Please take the records that follow and repeat exactly the lines starting with the line with "pink carton: 13 -> 14" and going on through the line with "white plane: 10 -> 8".

The input

···

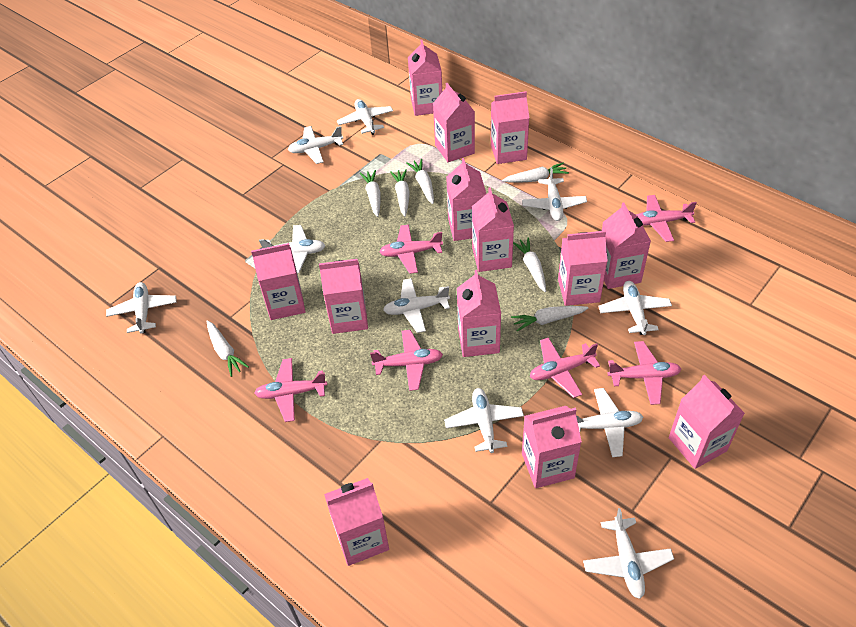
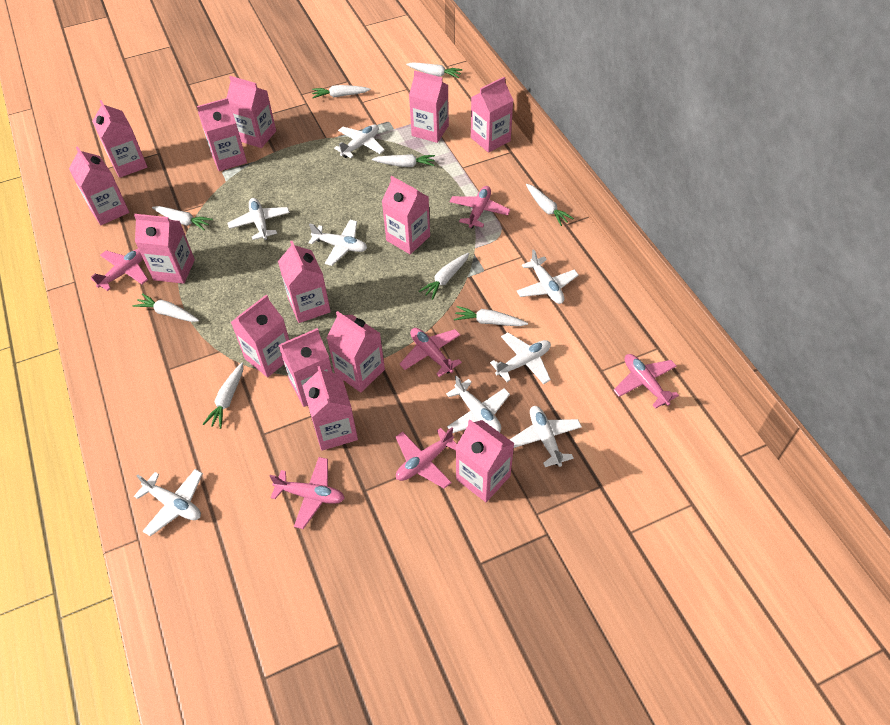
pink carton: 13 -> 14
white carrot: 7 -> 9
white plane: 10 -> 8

···

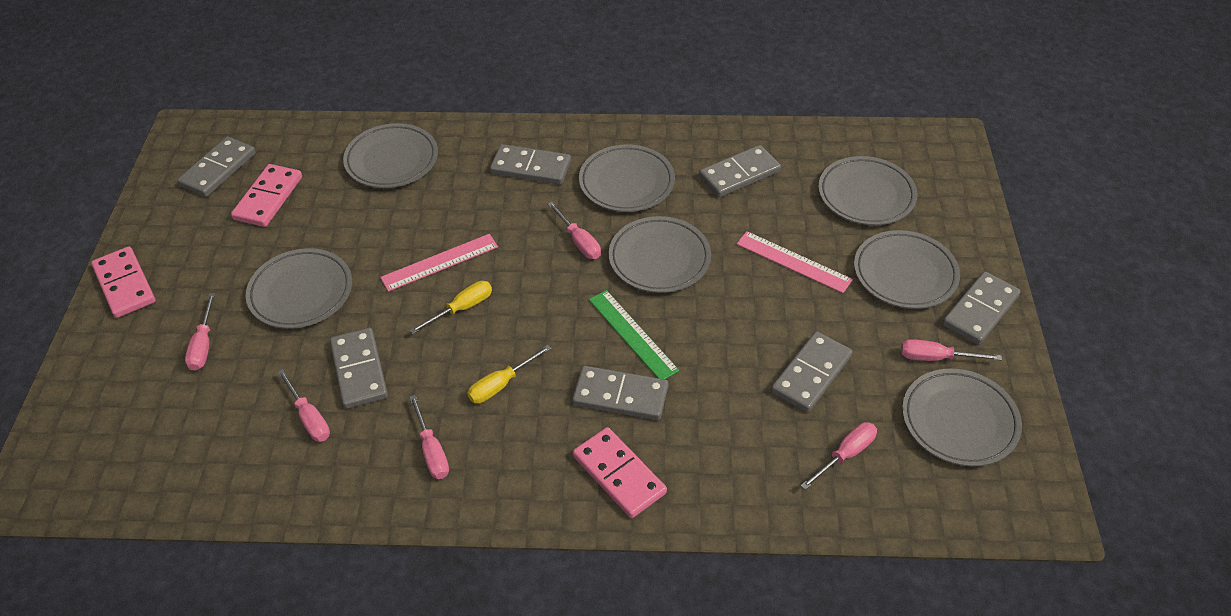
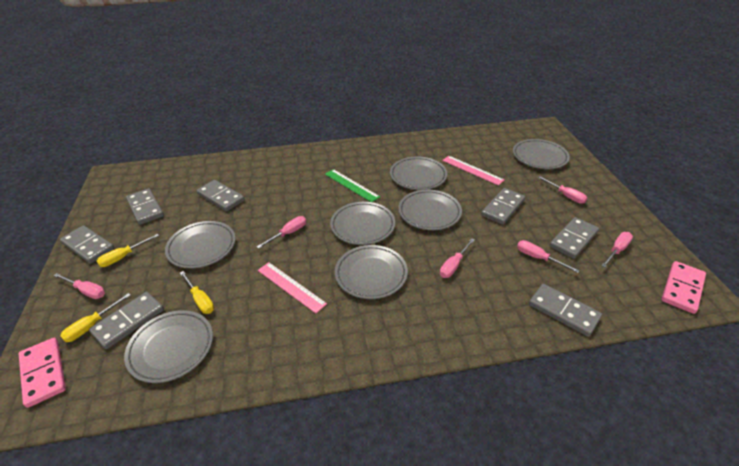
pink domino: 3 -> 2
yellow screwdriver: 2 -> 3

···

Answer to the problem
pink carton: 13 -> 14
white carrot: 7 -> 9
white plane: 10 -> 8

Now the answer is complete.